*What to do*
No pictures belong in the result; set down exactly the lines from the one containing "LIGHT2 pin OUT: A5 -> A2" through the final line of the listing, and nothing more.
(Data to use)
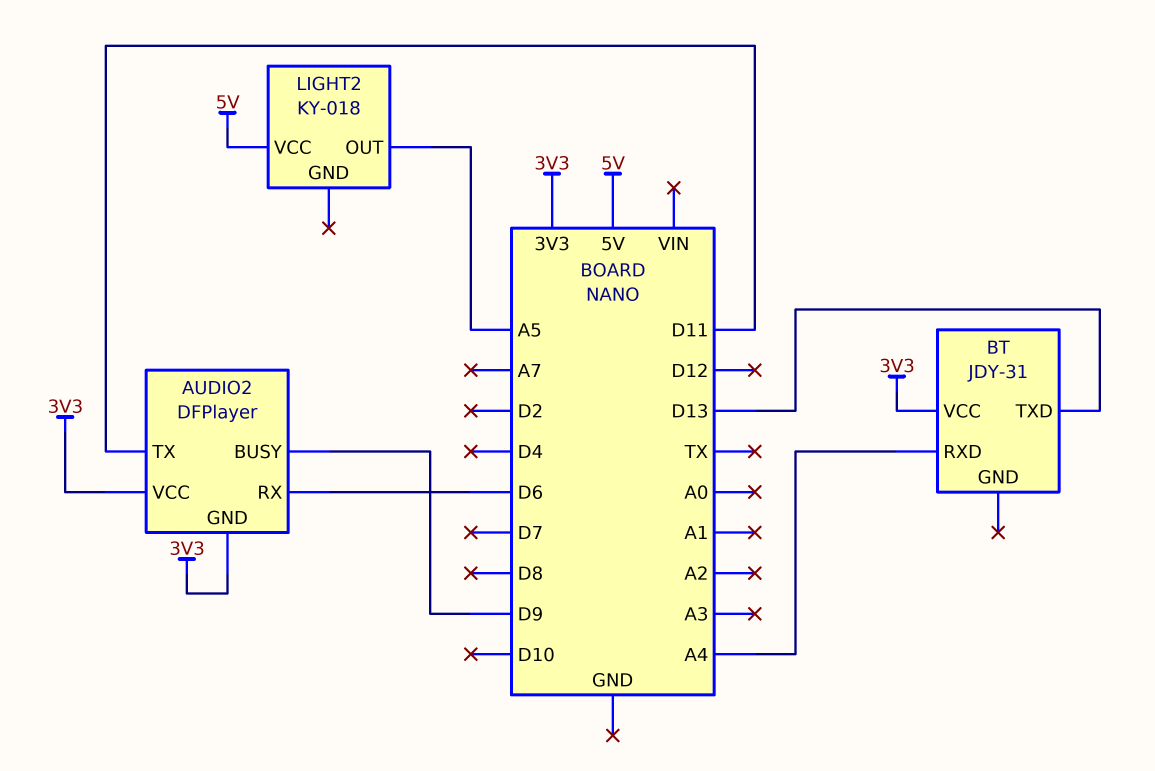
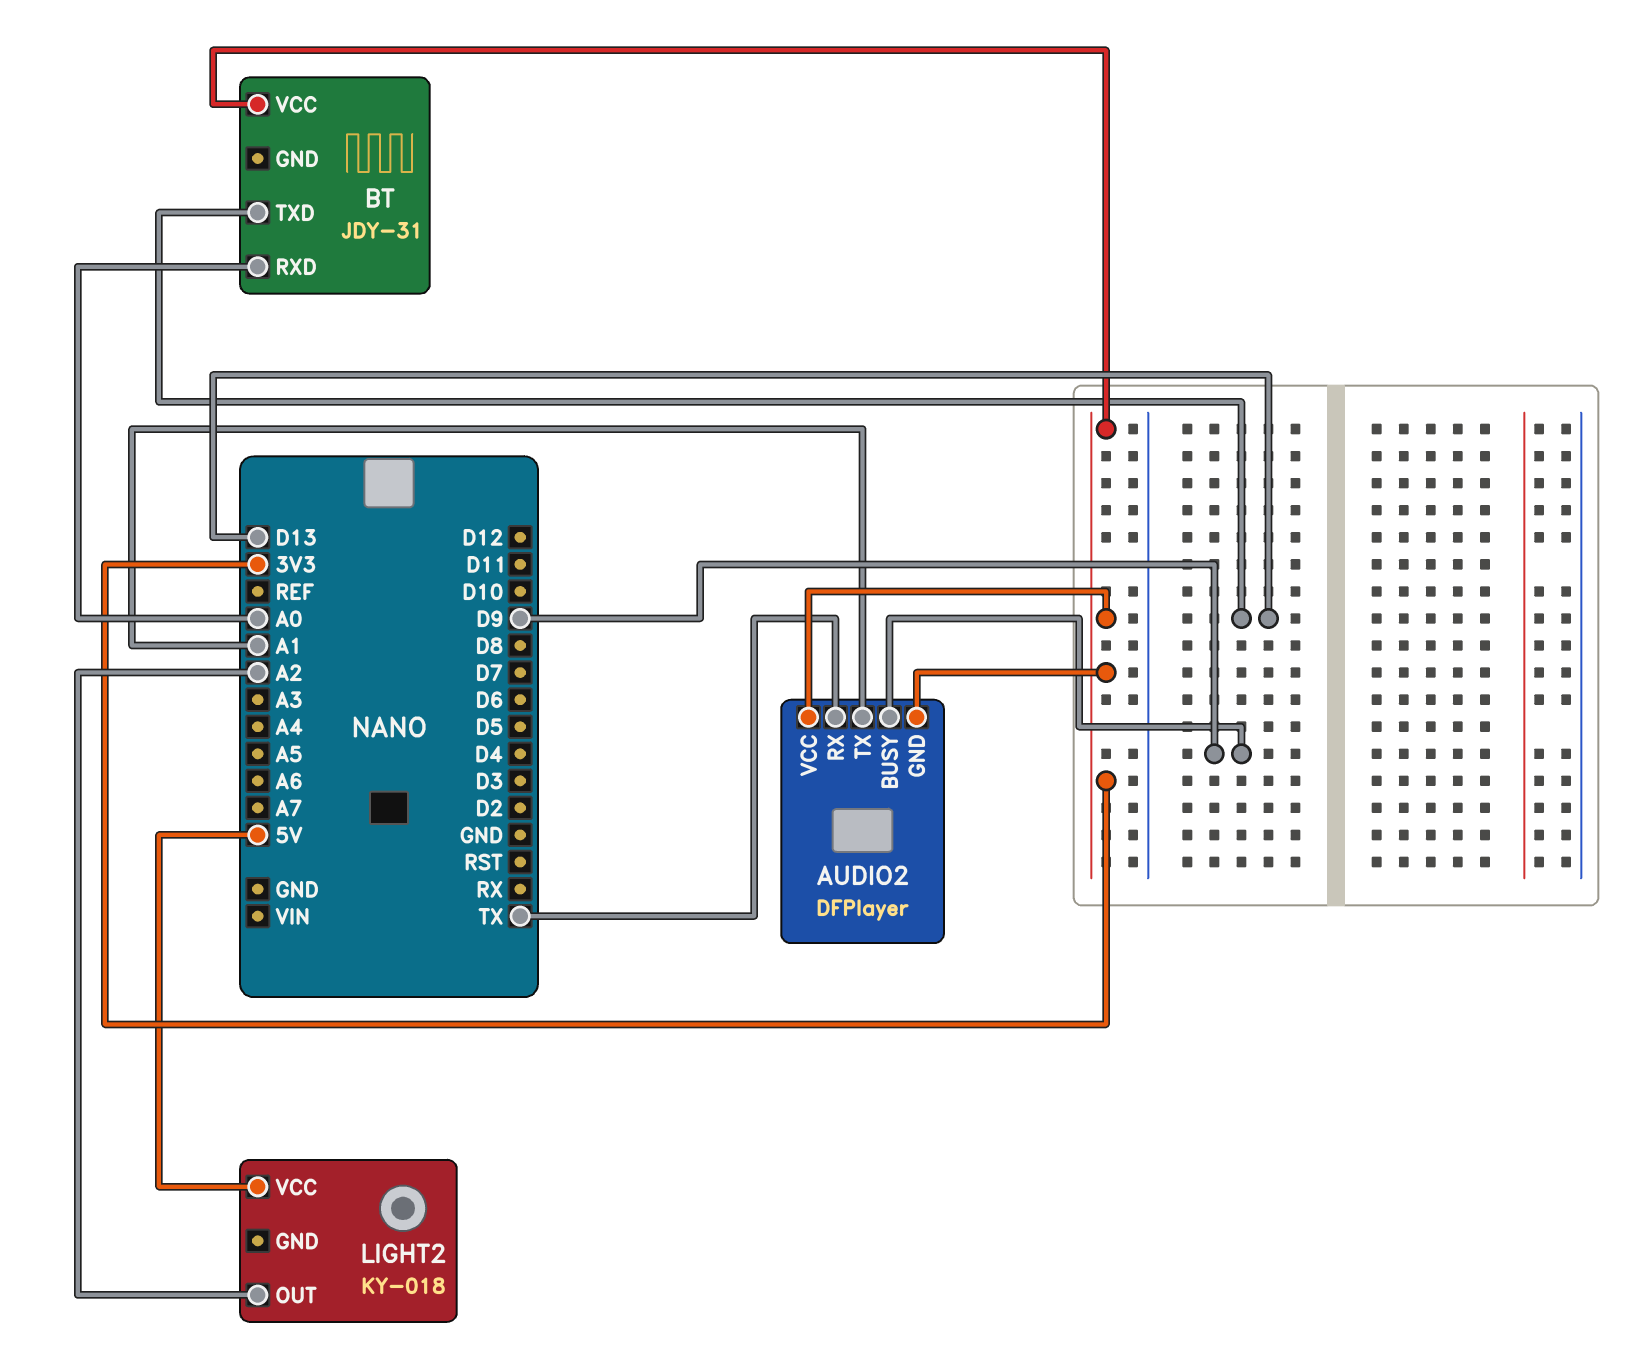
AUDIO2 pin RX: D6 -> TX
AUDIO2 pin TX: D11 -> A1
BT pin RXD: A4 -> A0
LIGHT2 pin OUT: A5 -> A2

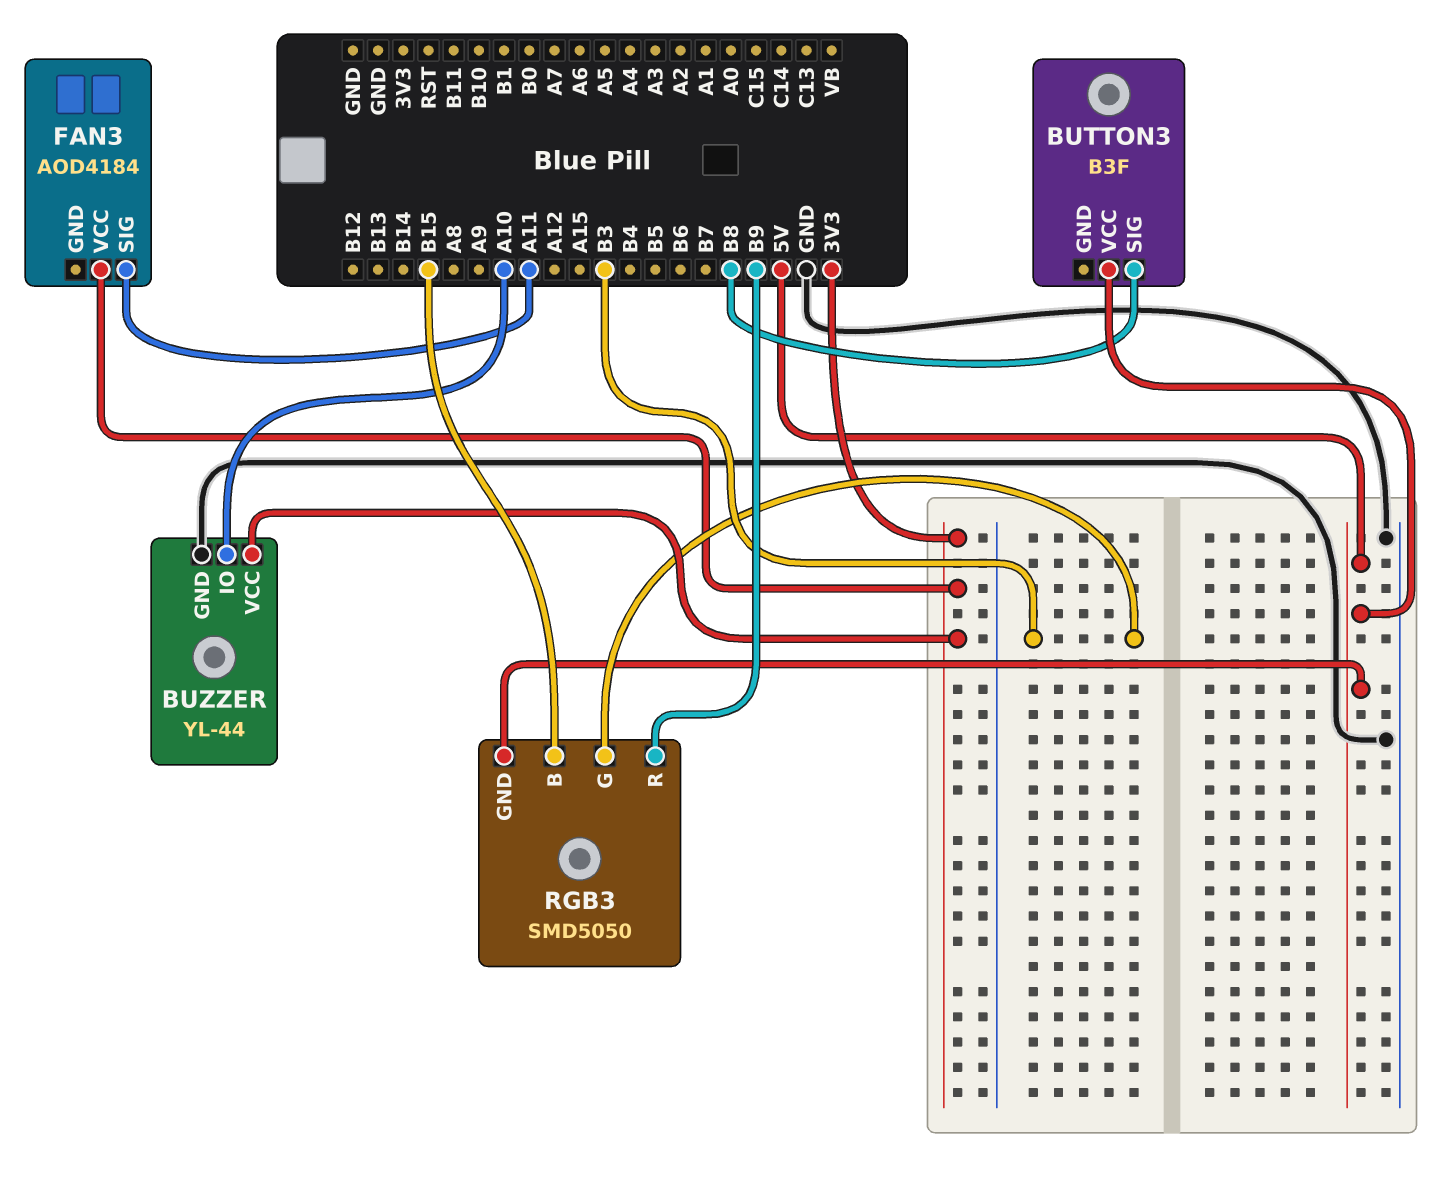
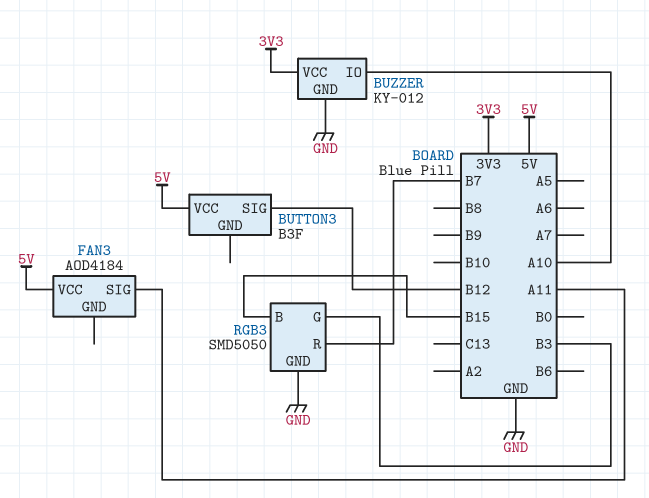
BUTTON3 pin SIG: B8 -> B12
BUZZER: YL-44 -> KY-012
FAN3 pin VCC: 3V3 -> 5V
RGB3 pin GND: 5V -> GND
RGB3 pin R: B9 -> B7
(End Data to use)
*Answer*
LIGHT2 pin OUT: A5 -> A2

BUTTON3 pin SIG: B8 -> B12
BUZZER: YL-44 -> KY-012
FAN3 pin VCC: 3V3 -> 5V
RGB3 pin GND: 5V -> GND
RGB3 pin R: B9 -> B7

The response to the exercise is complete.